• RAW DATA:
- - - - - - -
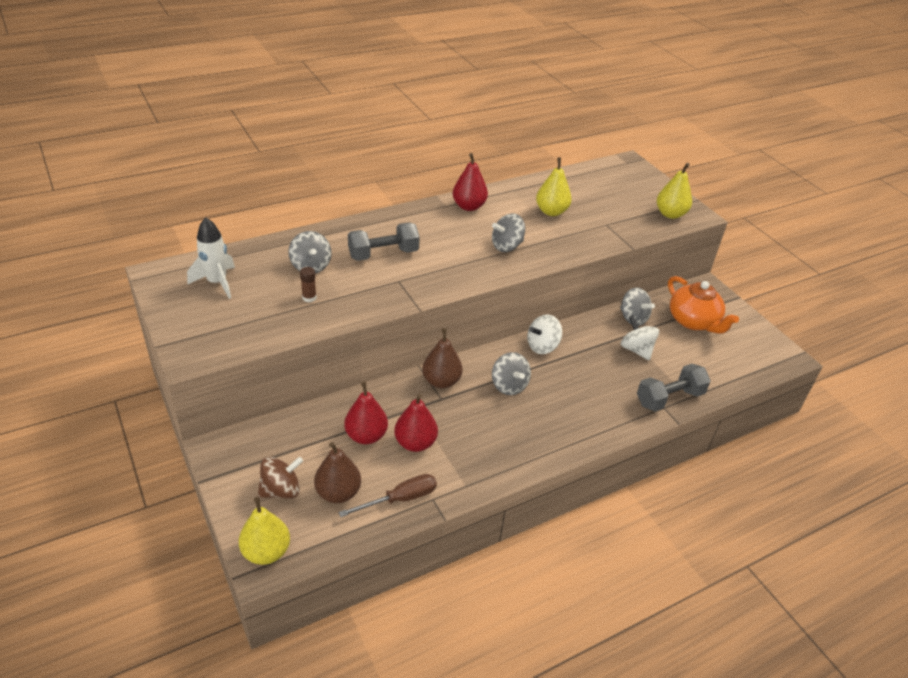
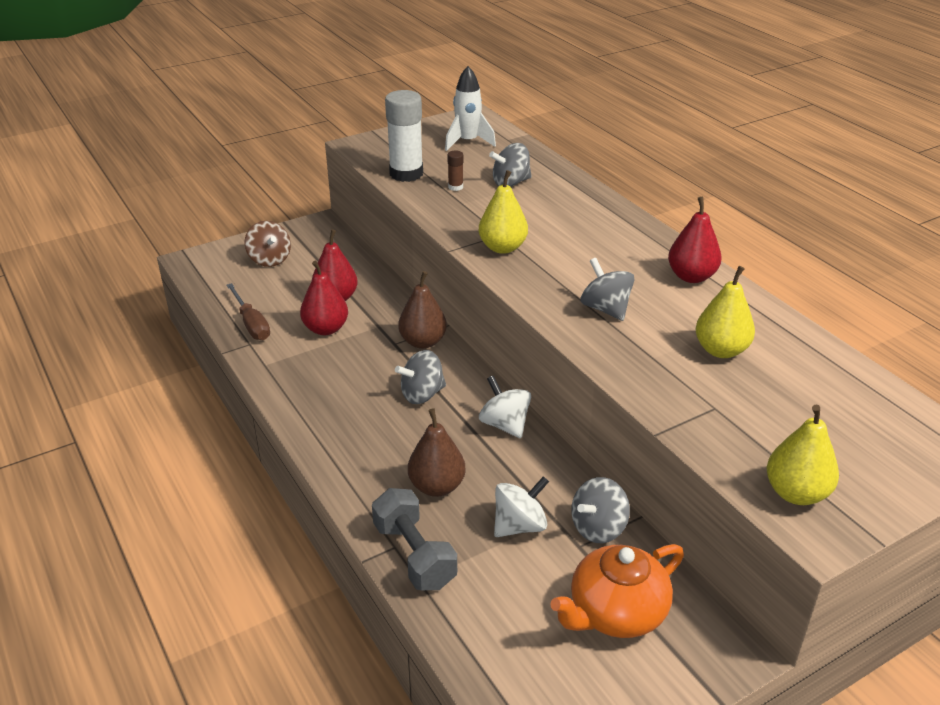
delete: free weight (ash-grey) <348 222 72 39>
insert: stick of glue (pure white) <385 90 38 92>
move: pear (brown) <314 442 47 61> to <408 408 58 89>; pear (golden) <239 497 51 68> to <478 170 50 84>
- - - - - - -
• EXERCISE: Reproduce the whole listing above word for word, but not its pictures.

• ANSWER SECTION:
delete: free weight (ash-grey) <348 222 72 39>
insert: stick of glue (pure white) <385 90 38 92>
move: pear (brown) <314 442 47 61> to <408 408 58 89>; pear (golden) <239 497 51 68> to <478 170 50 84>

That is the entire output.